_Provided records:_
BEGIN
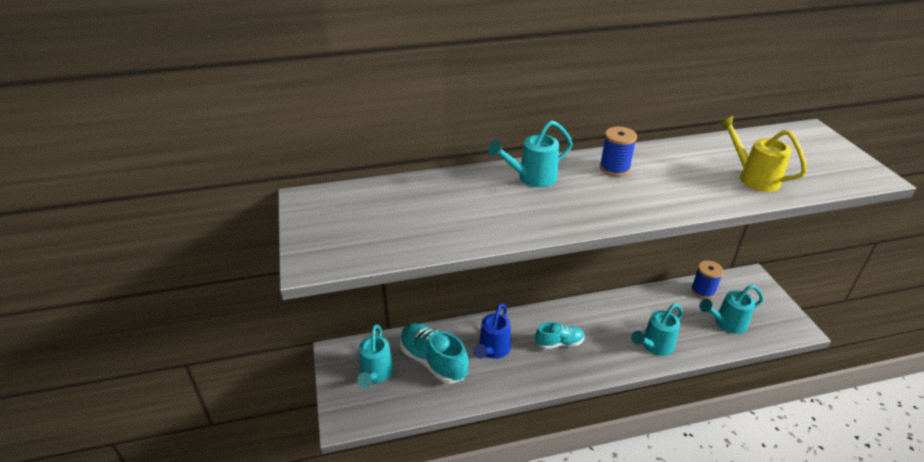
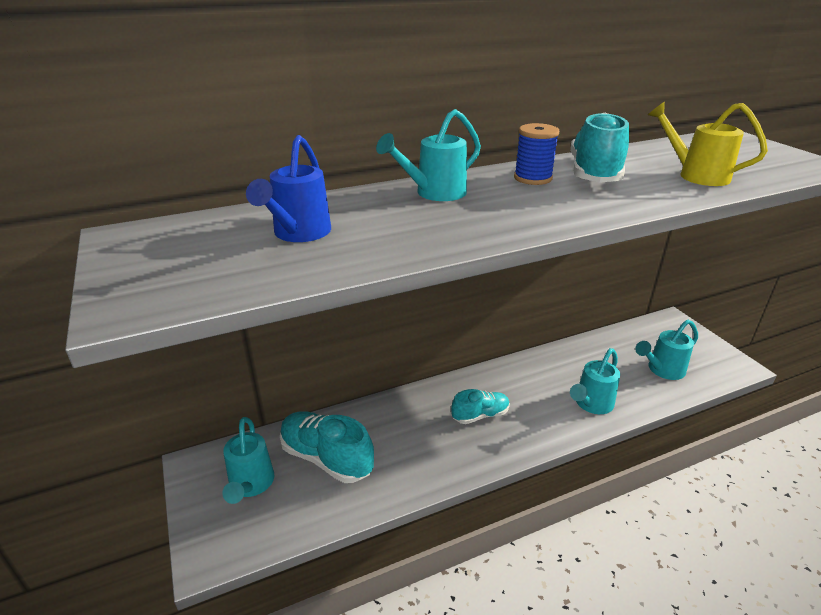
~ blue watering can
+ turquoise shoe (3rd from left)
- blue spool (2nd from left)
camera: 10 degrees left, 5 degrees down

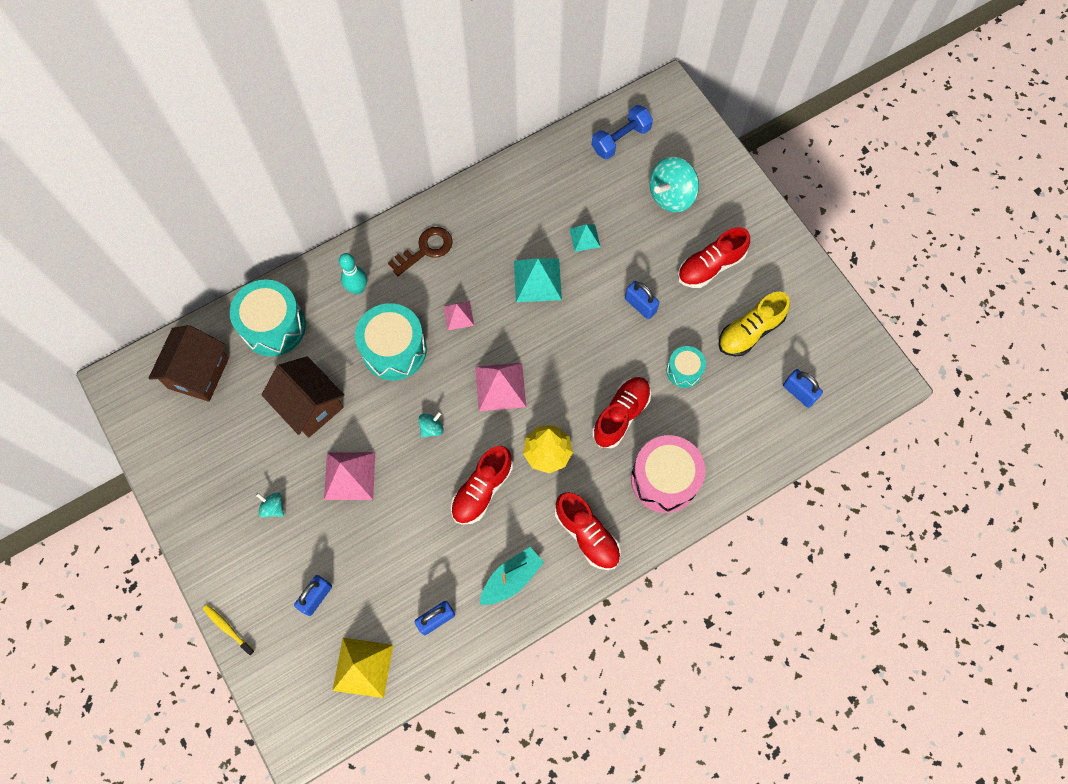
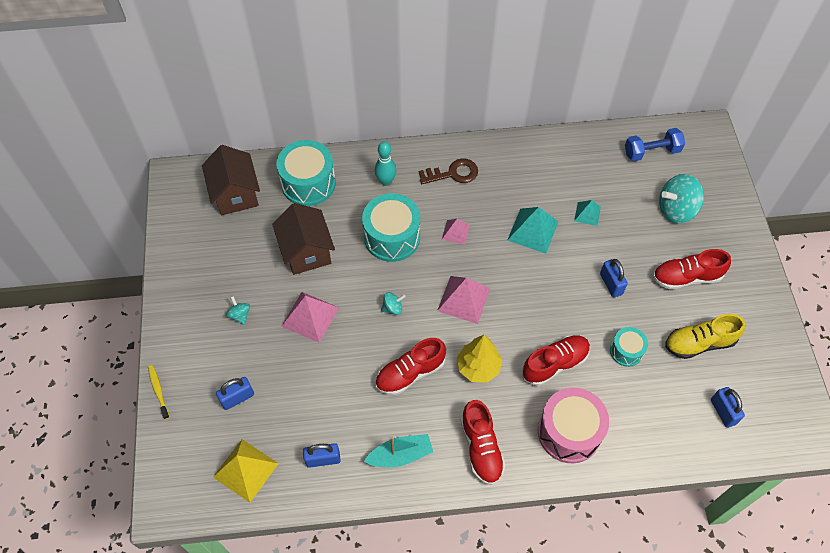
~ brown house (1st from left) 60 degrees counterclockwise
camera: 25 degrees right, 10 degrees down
END
BEGIN
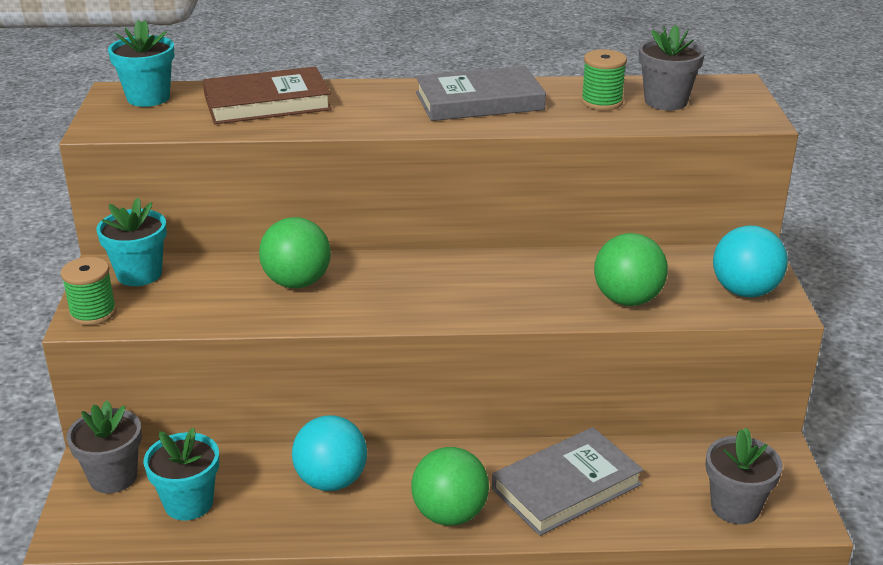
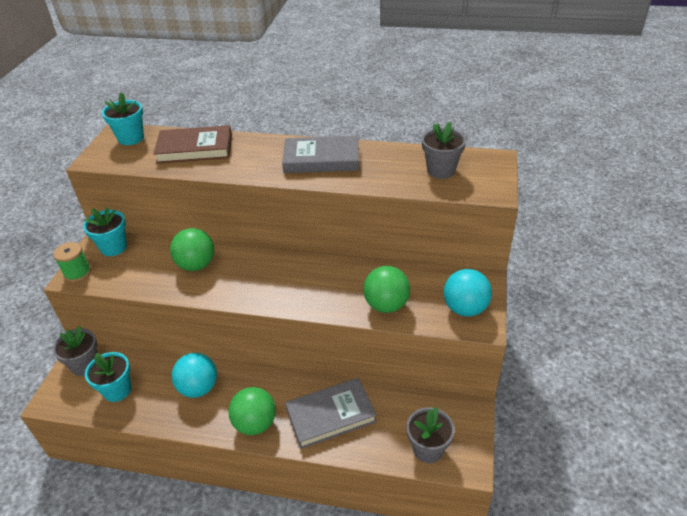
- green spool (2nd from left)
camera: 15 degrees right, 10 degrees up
END
_Requirement:_ In the records above, find each line holding "blue" and copy it.

_Task output:_
~ blue watering can
- blue spool (2nd from left)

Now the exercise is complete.